The lines to repeat are those below from the one containing "(676, 675) = (236, 324): none -> red mushroom" down to the one containing "(710, 401) = (472, 242): red", both included; reproduce them exactly and nothing else.

### Entries supplied:
****

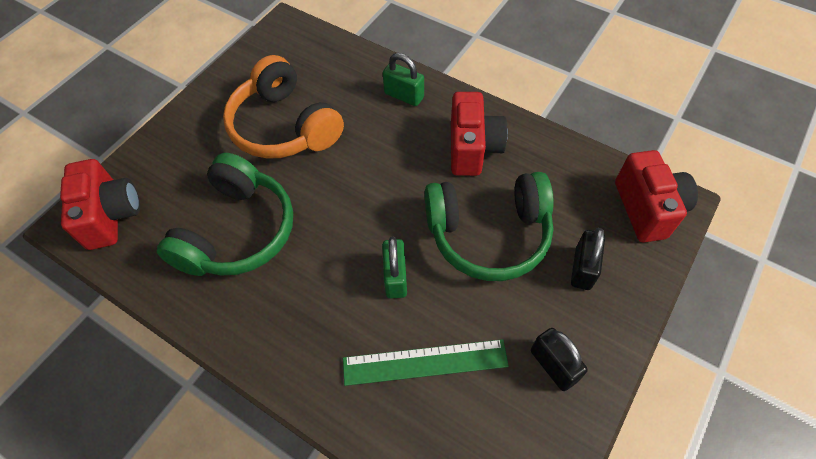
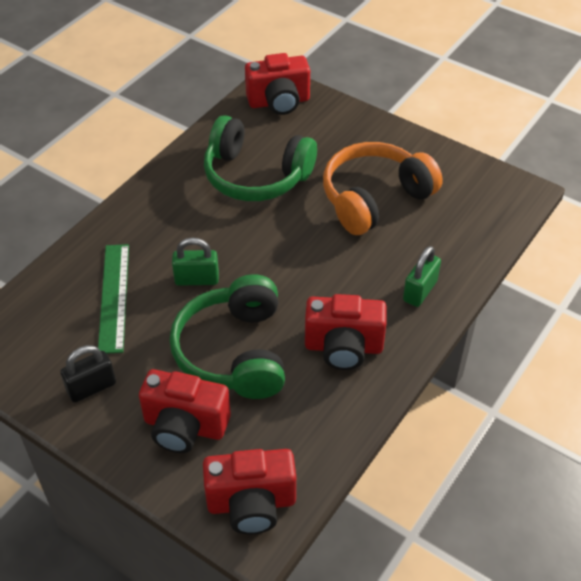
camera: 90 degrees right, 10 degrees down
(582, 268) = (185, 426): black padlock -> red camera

****

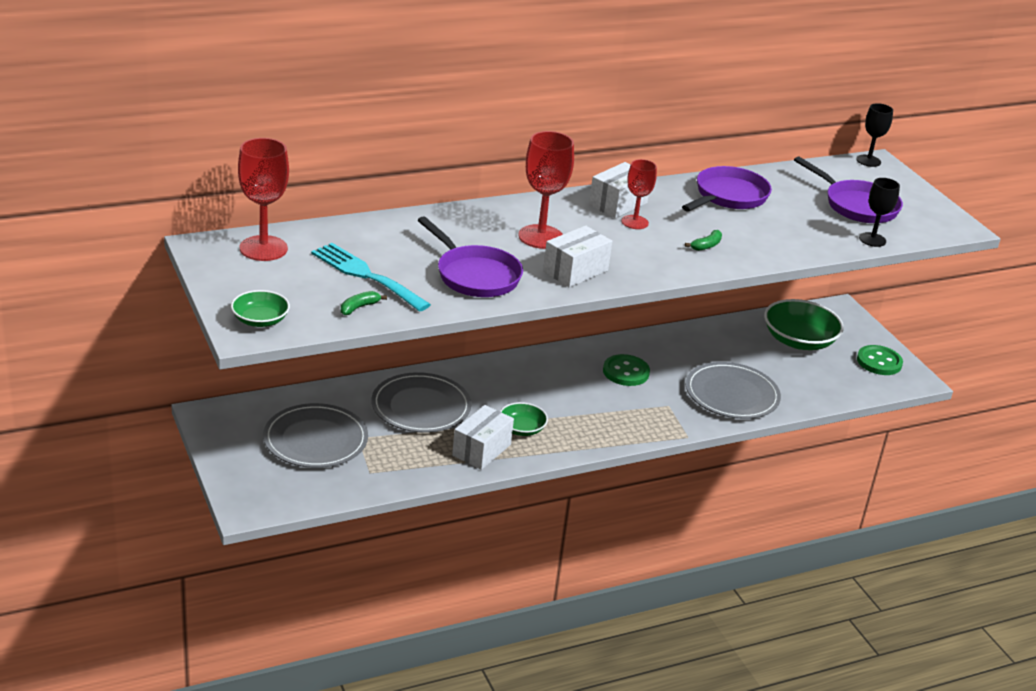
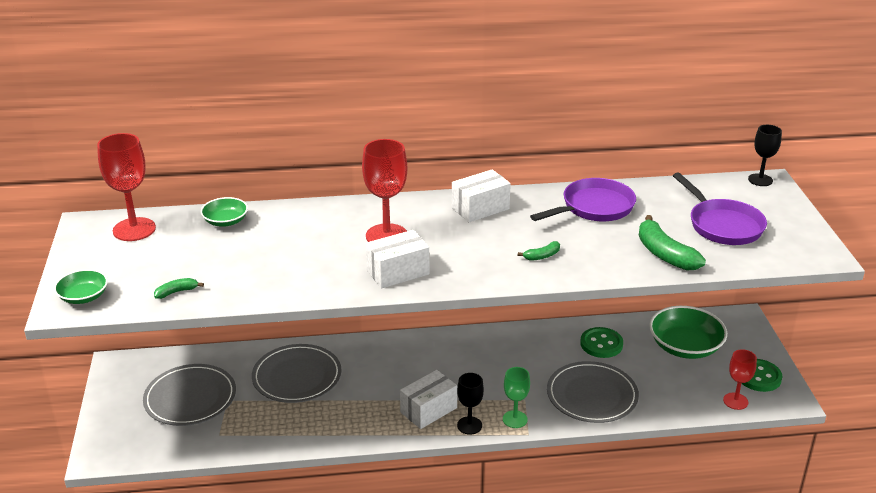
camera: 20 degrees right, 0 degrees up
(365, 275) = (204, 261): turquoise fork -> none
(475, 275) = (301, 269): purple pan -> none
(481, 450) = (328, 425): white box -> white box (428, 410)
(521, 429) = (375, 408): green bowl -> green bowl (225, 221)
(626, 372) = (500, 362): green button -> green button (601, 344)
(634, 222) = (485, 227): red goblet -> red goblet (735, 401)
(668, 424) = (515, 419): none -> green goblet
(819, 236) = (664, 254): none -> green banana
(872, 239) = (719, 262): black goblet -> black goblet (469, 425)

****

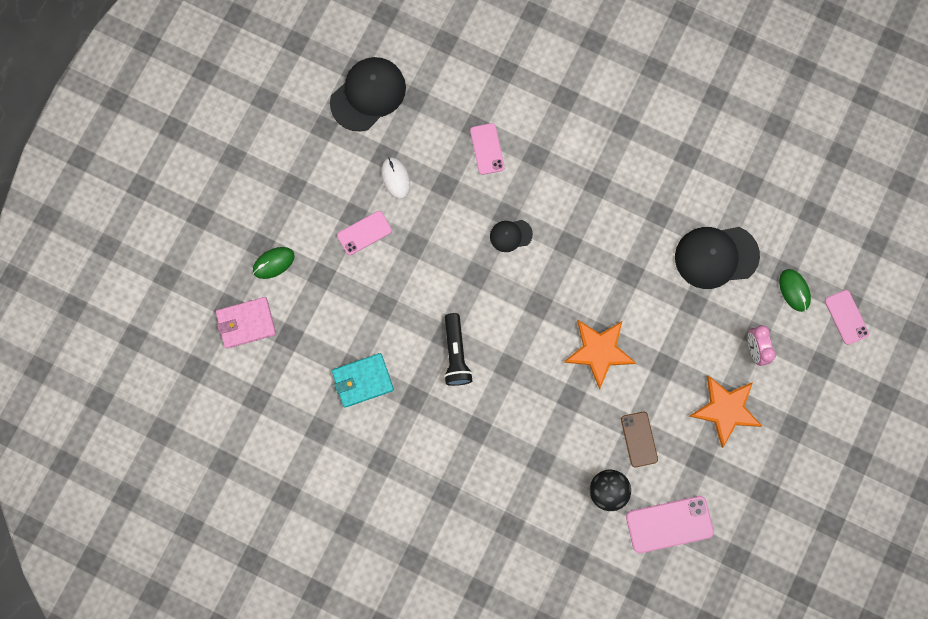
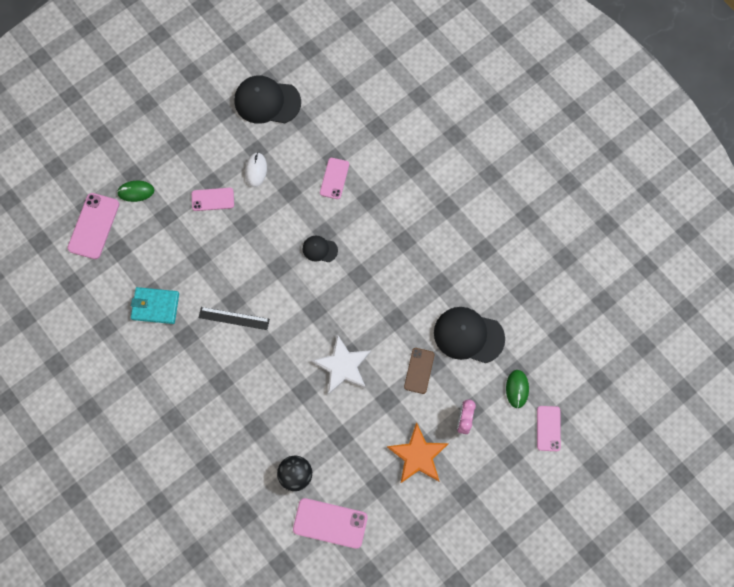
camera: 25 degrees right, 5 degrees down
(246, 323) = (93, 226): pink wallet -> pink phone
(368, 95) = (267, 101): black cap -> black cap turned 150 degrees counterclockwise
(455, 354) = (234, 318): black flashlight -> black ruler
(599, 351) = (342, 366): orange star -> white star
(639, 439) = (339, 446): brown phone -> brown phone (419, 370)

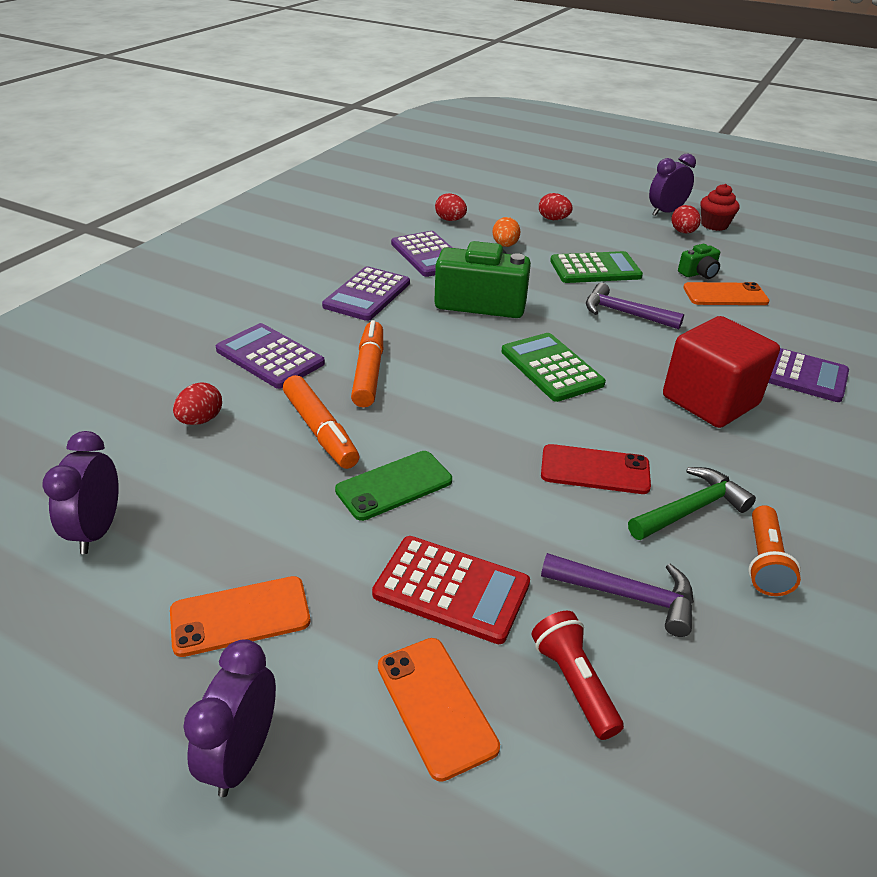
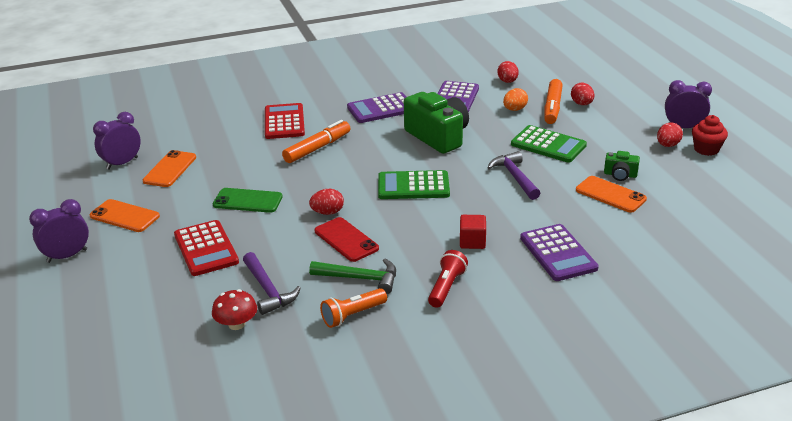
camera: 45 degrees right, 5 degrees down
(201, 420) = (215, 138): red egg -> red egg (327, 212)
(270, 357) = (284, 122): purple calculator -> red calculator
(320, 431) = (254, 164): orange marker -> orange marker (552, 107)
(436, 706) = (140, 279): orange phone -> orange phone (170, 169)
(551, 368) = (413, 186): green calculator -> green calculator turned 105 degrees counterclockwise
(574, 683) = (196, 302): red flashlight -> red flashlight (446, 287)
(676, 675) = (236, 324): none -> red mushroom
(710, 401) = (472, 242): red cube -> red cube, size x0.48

****

### Task response:
(676, 675) = (236, 324): none -> red mushroom
(710, 401) = (472, 242): red cube -> red cube, size x0.48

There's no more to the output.